▶ _ACTIVITY_
Whenever the word "gift" turns up in a line of the data below, copy that line.

▶ _EXCERPTED RECORDS_
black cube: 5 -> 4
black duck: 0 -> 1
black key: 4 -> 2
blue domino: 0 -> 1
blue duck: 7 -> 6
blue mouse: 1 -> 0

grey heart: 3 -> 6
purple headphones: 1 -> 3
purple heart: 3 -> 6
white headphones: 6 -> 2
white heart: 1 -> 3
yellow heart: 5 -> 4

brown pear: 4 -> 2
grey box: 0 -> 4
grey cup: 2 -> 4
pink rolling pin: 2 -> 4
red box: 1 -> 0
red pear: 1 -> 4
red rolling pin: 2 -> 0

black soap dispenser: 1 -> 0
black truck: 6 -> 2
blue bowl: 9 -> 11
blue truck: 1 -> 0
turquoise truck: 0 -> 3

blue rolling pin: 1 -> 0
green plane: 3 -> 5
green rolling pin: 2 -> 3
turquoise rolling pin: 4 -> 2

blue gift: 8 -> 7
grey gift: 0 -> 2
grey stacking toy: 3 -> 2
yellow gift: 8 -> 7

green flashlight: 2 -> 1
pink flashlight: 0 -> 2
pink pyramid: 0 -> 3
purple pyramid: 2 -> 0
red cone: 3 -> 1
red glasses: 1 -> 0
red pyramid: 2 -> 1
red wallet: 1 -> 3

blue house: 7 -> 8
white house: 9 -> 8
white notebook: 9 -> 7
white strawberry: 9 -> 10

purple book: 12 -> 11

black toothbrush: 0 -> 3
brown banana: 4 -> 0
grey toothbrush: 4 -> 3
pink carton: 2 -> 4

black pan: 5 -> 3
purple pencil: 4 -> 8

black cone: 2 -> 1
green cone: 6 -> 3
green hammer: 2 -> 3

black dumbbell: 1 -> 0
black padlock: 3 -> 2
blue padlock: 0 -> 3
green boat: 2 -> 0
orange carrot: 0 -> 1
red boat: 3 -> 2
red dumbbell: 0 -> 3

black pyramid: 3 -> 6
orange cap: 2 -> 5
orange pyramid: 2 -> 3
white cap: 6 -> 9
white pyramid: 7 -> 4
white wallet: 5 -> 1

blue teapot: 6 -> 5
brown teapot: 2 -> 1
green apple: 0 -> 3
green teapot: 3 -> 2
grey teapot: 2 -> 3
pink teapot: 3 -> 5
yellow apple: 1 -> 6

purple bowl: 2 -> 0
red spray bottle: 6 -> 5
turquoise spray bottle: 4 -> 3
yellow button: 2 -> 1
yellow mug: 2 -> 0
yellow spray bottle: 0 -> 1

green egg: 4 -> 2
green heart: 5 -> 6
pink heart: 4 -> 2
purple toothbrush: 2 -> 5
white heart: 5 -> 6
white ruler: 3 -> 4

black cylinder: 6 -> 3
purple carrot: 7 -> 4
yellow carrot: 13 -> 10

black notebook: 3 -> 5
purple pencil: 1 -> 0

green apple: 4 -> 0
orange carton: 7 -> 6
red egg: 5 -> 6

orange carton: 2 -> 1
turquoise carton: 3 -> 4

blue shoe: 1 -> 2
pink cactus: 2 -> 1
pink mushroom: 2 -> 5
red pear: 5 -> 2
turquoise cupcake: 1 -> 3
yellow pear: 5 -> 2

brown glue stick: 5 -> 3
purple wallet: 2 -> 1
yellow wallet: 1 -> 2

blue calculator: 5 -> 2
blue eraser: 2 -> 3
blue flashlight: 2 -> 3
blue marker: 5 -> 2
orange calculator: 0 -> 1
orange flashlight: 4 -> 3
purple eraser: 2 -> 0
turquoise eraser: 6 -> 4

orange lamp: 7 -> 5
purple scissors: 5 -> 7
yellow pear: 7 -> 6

▶ _RESULT OF THE TASK_
blue gift: 8 -> 7
grey gift: 0 -> 2
yellow gift: 8 -> 7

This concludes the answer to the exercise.